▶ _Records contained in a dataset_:
● ● ●

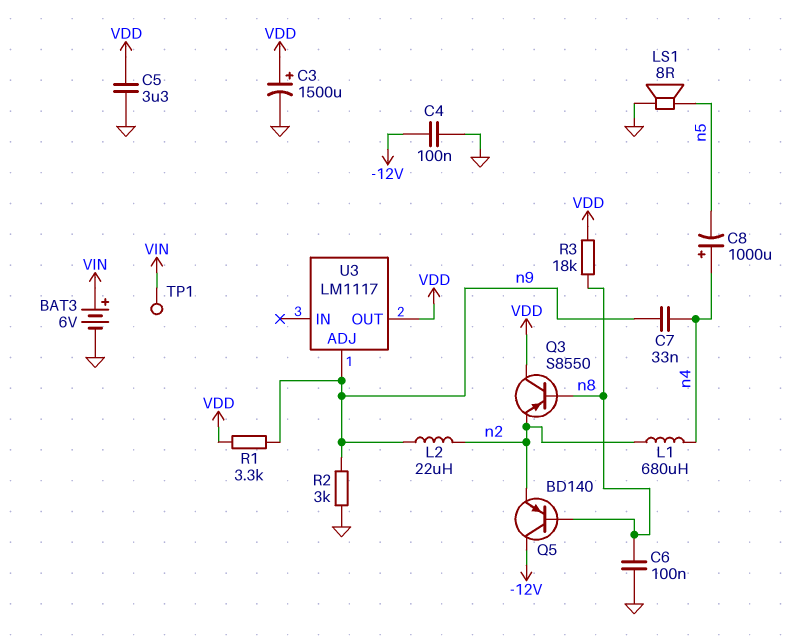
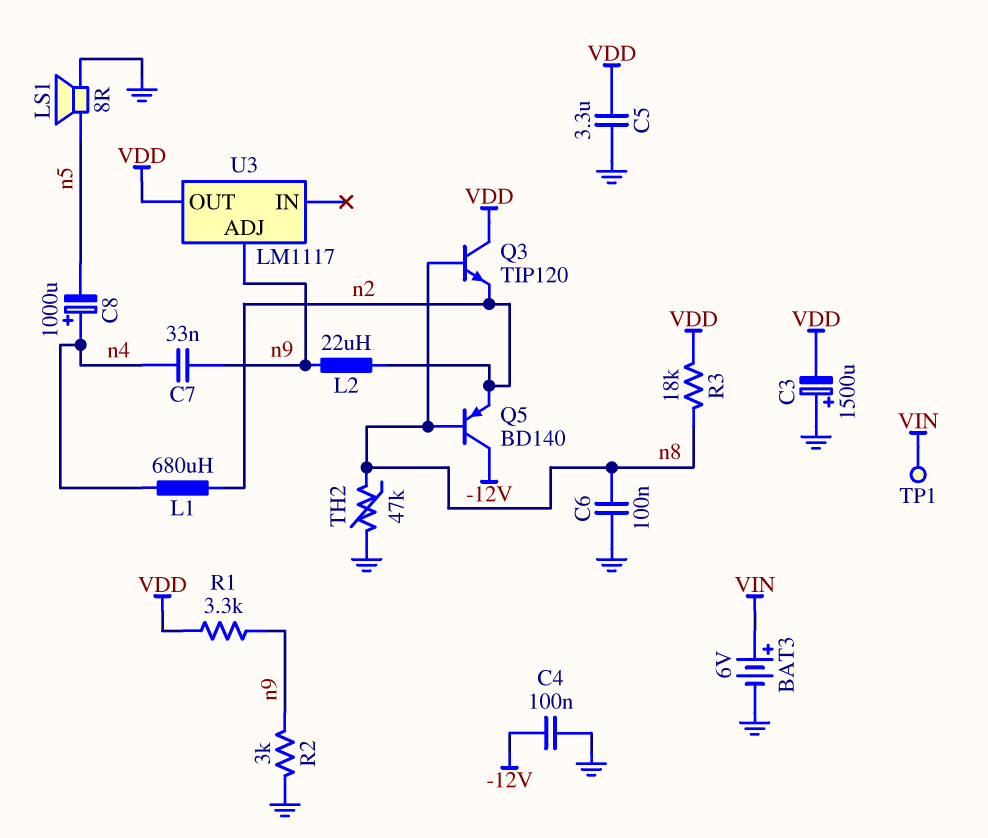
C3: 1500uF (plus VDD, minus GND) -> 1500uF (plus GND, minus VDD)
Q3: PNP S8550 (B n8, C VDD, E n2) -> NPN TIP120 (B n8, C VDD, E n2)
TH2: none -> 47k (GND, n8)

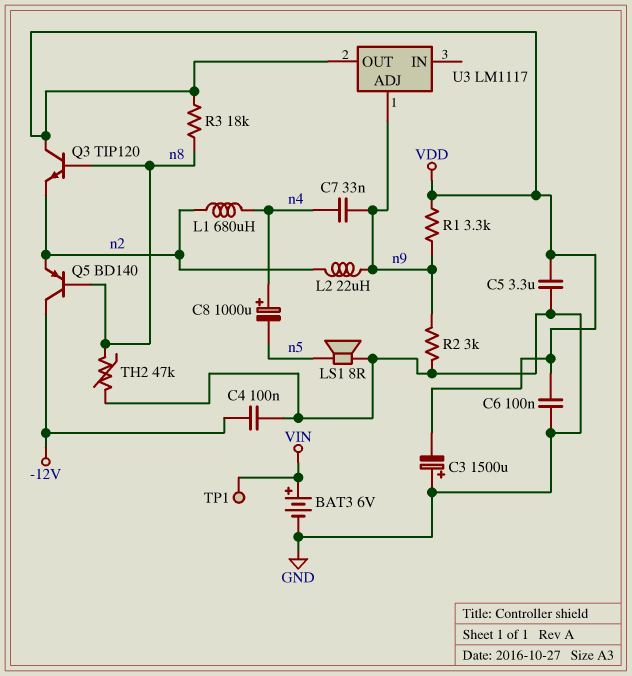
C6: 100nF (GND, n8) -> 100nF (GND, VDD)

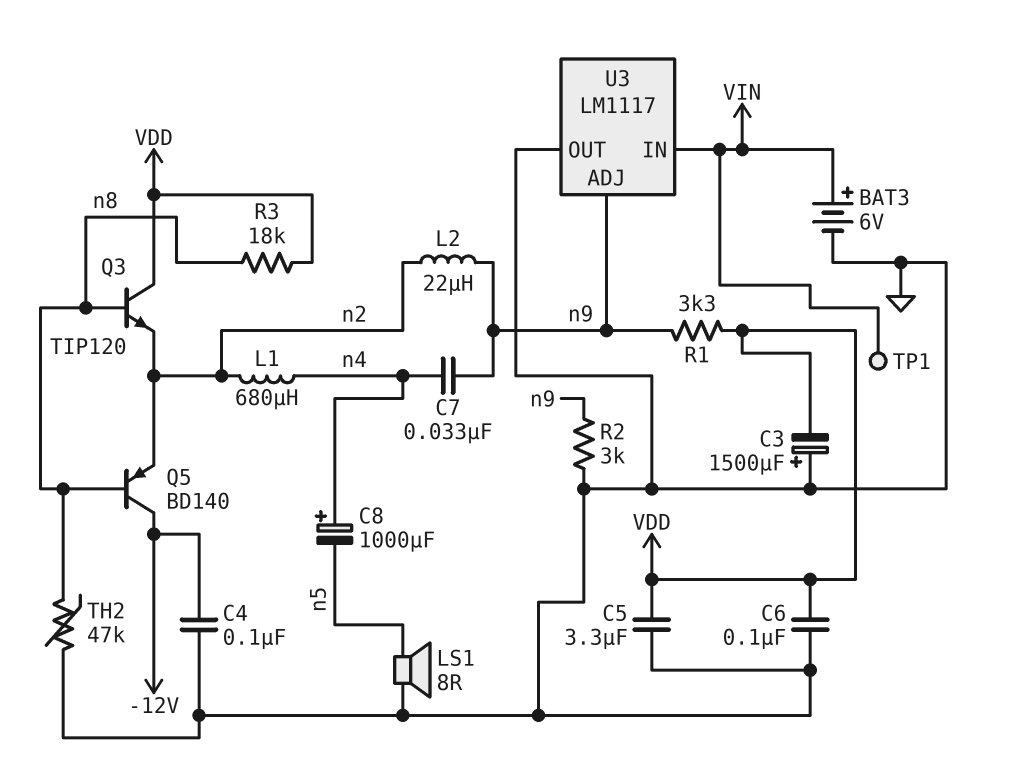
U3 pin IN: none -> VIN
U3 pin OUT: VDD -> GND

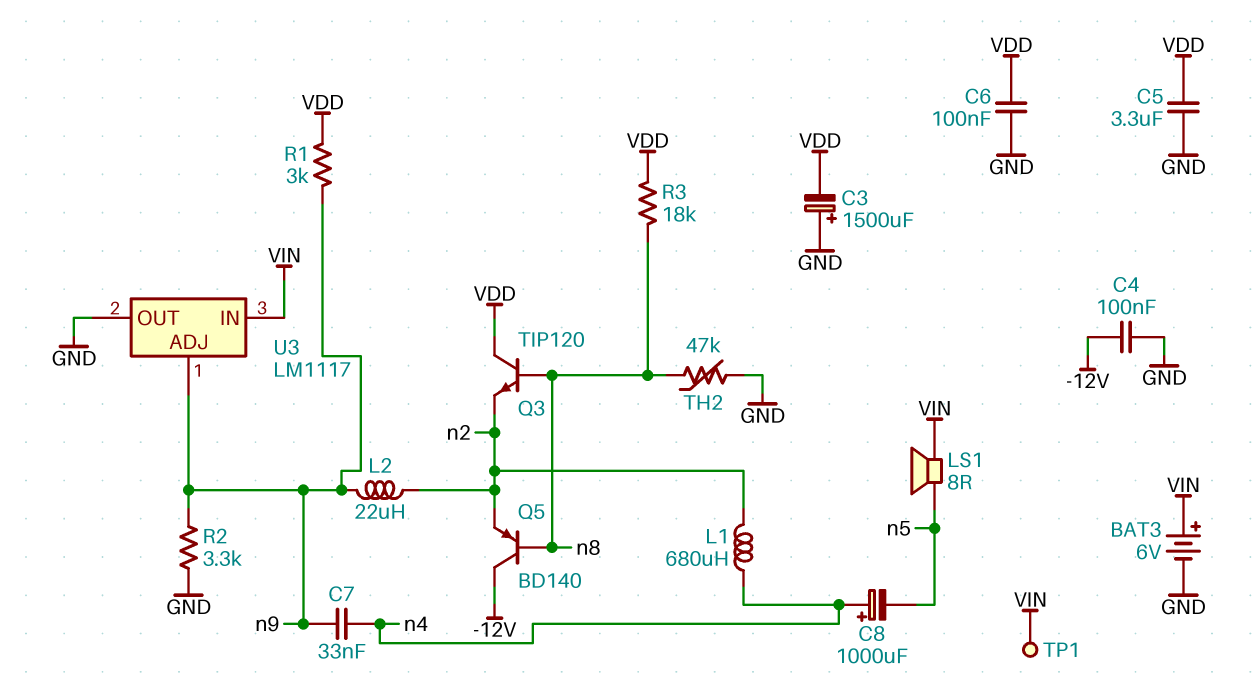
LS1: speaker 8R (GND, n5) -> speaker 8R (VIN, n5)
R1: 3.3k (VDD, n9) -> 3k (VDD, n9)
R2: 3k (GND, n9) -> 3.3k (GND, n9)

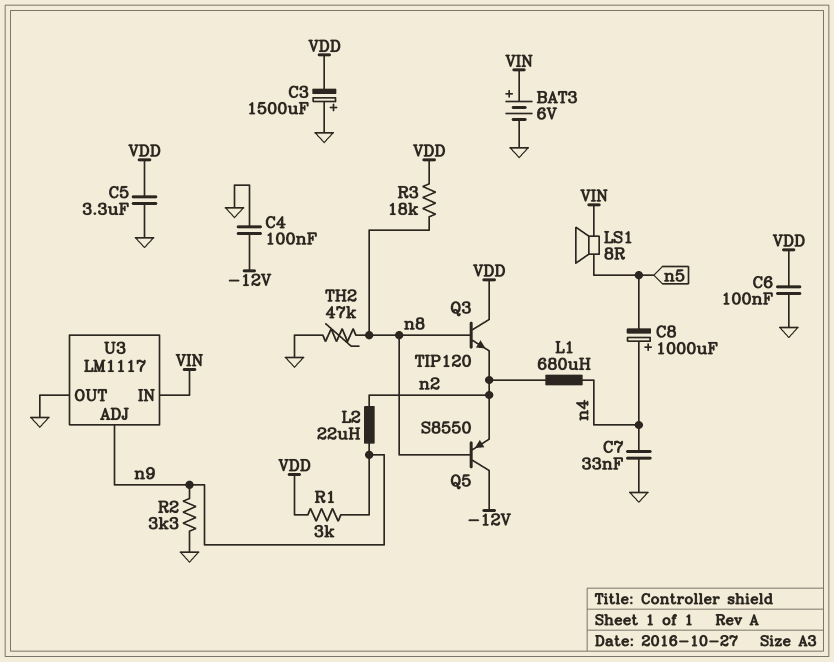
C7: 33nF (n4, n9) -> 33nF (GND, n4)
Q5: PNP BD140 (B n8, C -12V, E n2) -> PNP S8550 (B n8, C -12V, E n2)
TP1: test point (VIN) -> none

● ● ●

Out of the records above, return only the lines from the one with "Q3: PNP S8550" through the one with "R1: 3.3k (VDD, n9) -> 3k (VDD, n9)", exactly, and none of the pictures.

▶ _Response_:
Q3: PNP S8550 (B n8, C VDD, E n2) -> NPN TIP120 (B n8, C VDD, E n2)
TH2: none -> 47k (GND, n8)

C6: 100nF (GND, n8) -> 100nF (GND, VDD)

U3 pin IN: none -> VIN
U3 pin OUT: VDD -> GND

LS1: speaker 8R (GND, n5) -> speaker 8R (VIN, n5)
R1: 3.3k (VDD, n9) -> 3k (VDD, n9)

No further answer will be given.